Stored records
----
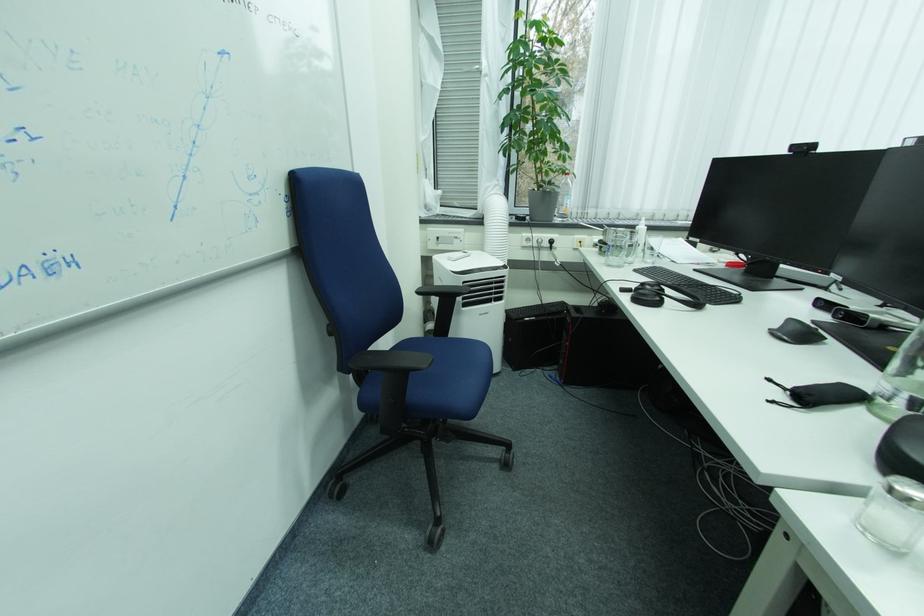
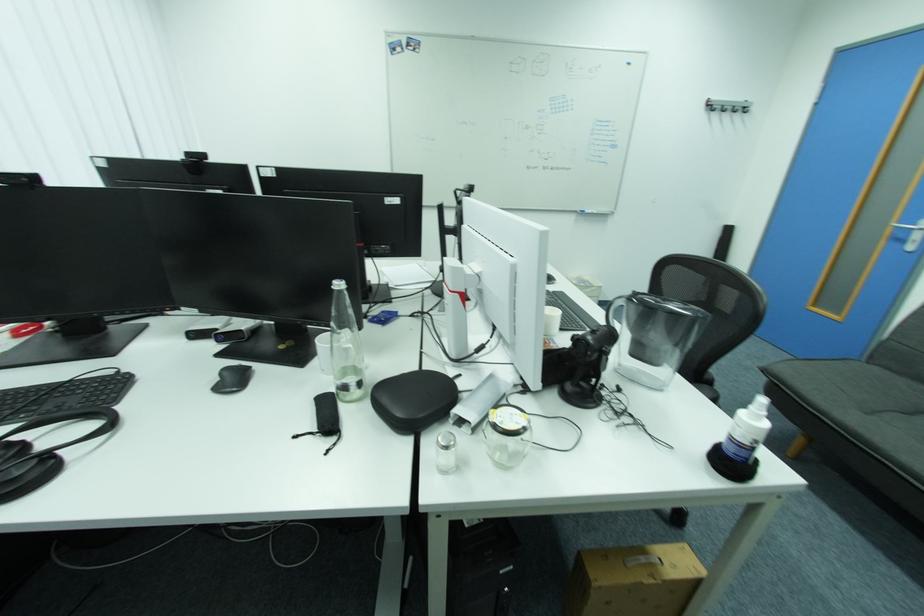
Find the pixel in the second image that matches (669,293) in the first image.

(29, 447)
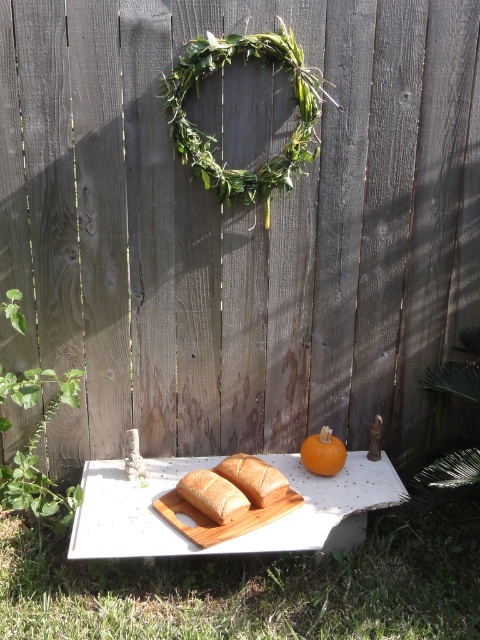
Does white matte bread at center appear on the left side of golden brown bread at center?

Indeed, white matte bread at center is positioned on the left side of golden brown bread at center.

Does white matte bread at center have a greater height compared to golden brown bread at center?

No, white matte bread at center is not taller than golden brown bread at center.

Where is `white matte bread at center`? This screenshot has width=480, height=640. white matte bread at center is located at coordinates (213, 496).

Which is more to the left, white painted wood table at center or white matte bread at center?

white matte bread at center

Does point (285, 547) lie in front of point (210, 513)?

That is True.

Does point (86, 461) come farther from viewer compared to point (192, 490)?

Yes, it is behind point (192, 490).

Identify the location of white painted wood table at center. (231, 538).

How much distance is there between golden brown bread at center and orange matte pumpkin at center?

golden brown bread at center and orange matte pumpkin at center are 7.10 inches apart from each other.

Does golden brown bread at center have a smaller size compared to orange matte pumpkin at center?

No.

Who is more distant from viewer, (273, 496) or (323, 460)?

The point (323, 460) is behind.

Find the location of a particular element. Image resolution: width=480 pixels, height=640 pixels. golden brown bread at center is located at coordinates (253, 477).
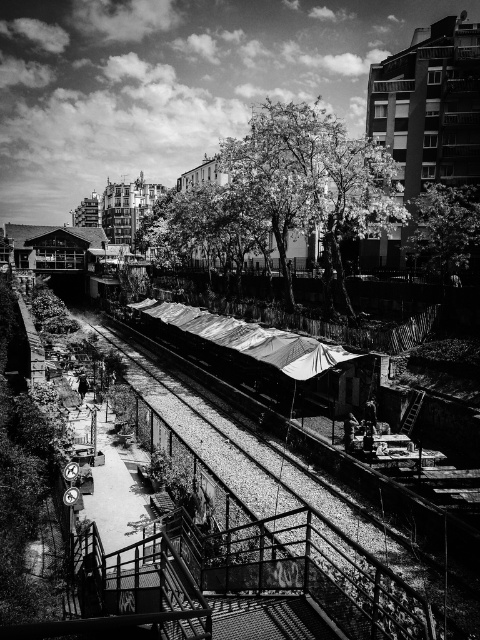
Question: Is smooth bark tree at center thinner than metallic corrugated roof at center?

Choices:
 (A) yes
 (B) no

Answer: (B)

Question: Can you confirm if smooth bark tree at center is smaller than metallic corrugated roof at center?

Choices:
 (A) no
 (B) yes

Answer: (A)

Question: Which of the following is the farthest from the observer?

Choices:
 (A) smooth green tree at upper right
 (B) smooth bark tree at center
 (C) metallic corrugated roof at center

Answer: (B)

Question: Which object is farther from the camera taking this photo?

Choices:
 (A) smooth bark tree at center
 (B) smooth green tree at upper right

Answer: (A)

Question: Does metallic corrugated roof at center come behind smooth green tree at upper right?

Choices:
 (A) yes
 (B) no

Answer: (B)

Question: Which point is closer to the camera?

Choices:
 (A) (271, 330)
 (B) (443, 184)

Answer: (A)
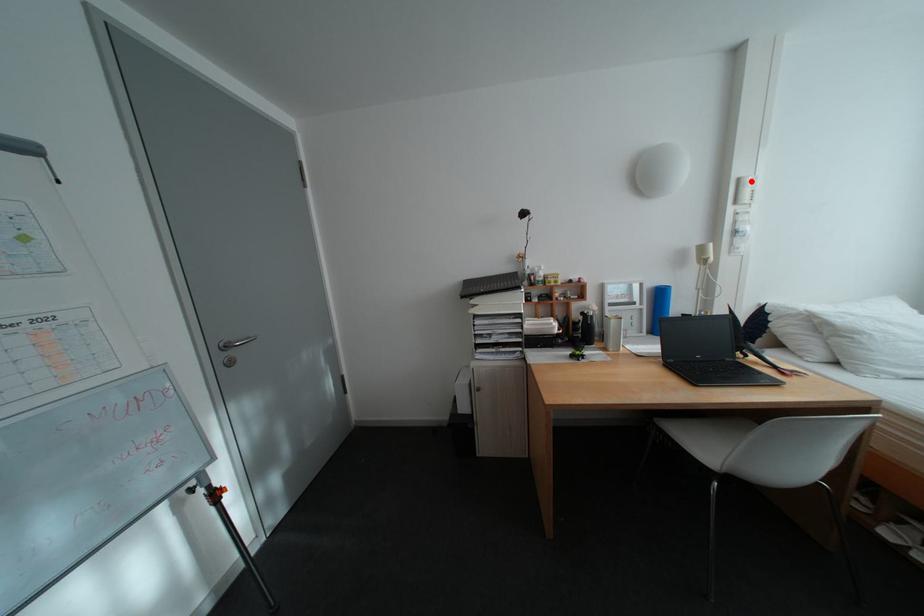
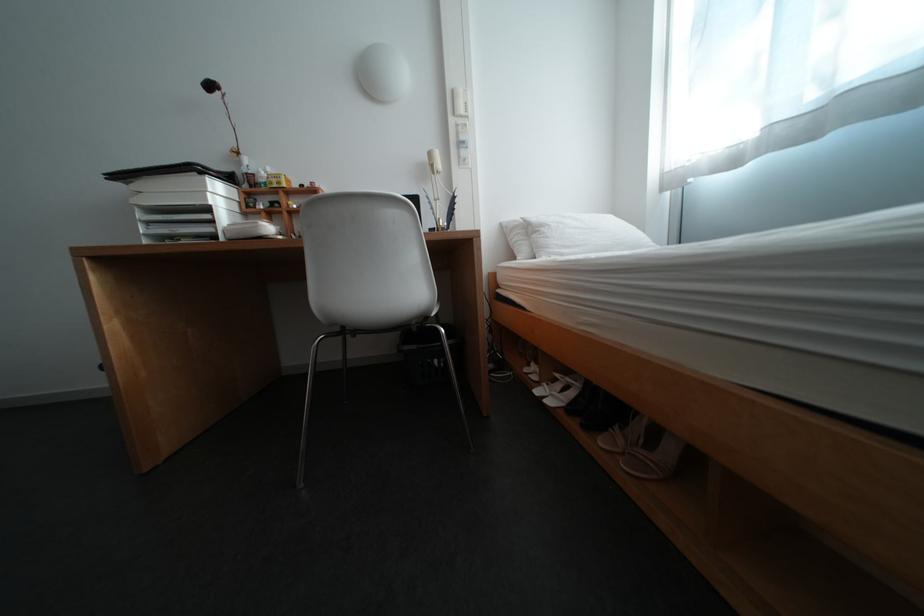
----
• Your task
Tally the lines in the records above that contain the word "Find". Give only the number.

• Response to this exercise
2